-- Recorded data --
■ ■ ■

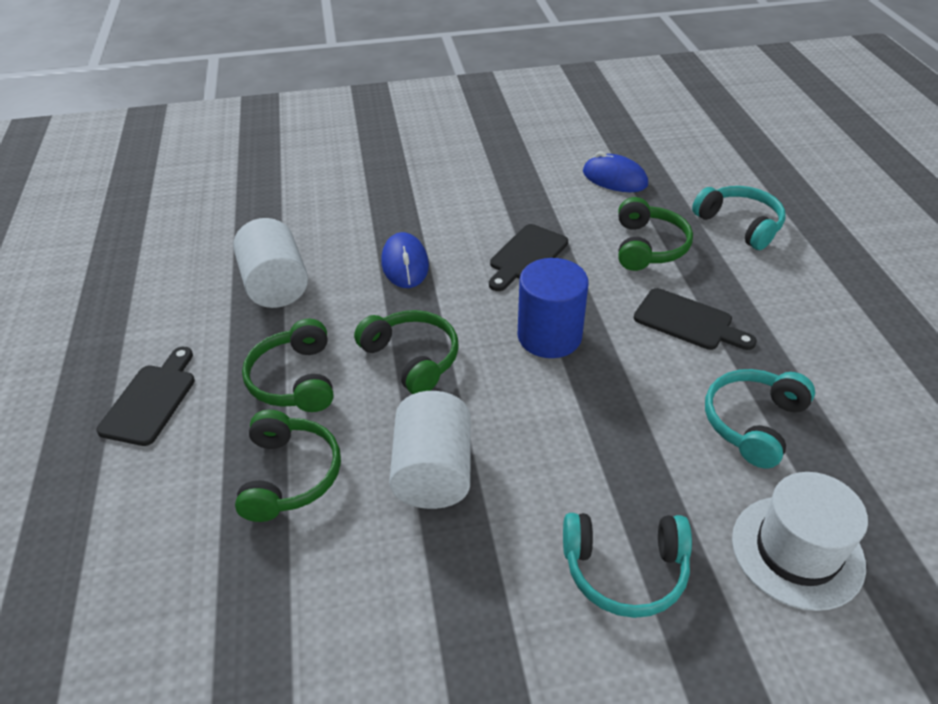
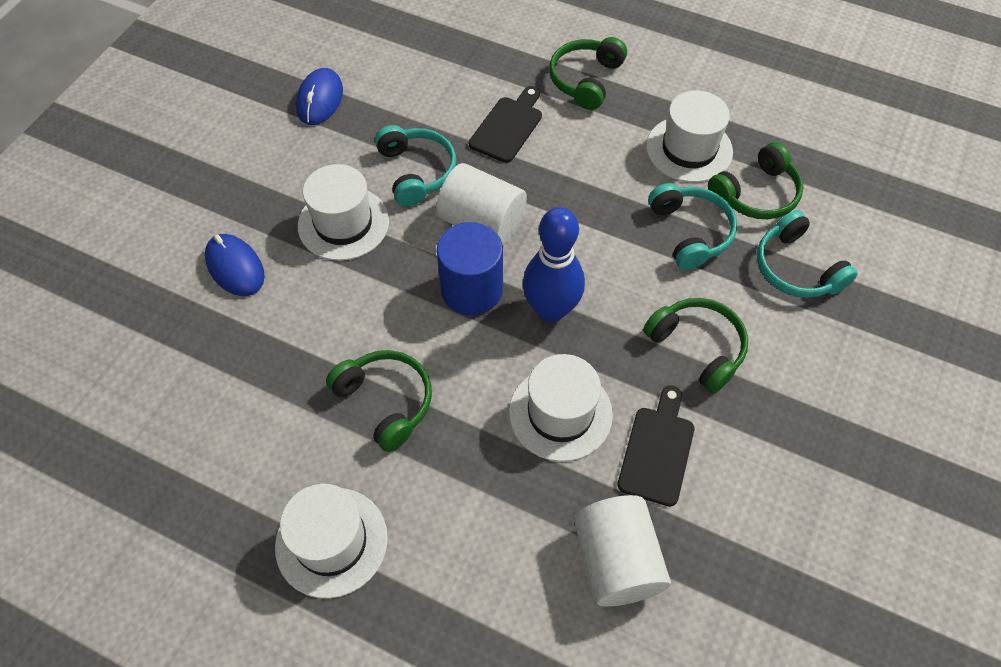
black cutting board: 3 -> 2
blue bowling pin: 0 -> 1
white hat: 1 -> 4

■ ■ ■

-- Your goal --
Output the data above without changes, apart from leaving out the pictures.

-- Response to the exercise --
black cutting board: 3 -> 2
blue bowling pin: 0 -> 1
white hat: 1 -> 4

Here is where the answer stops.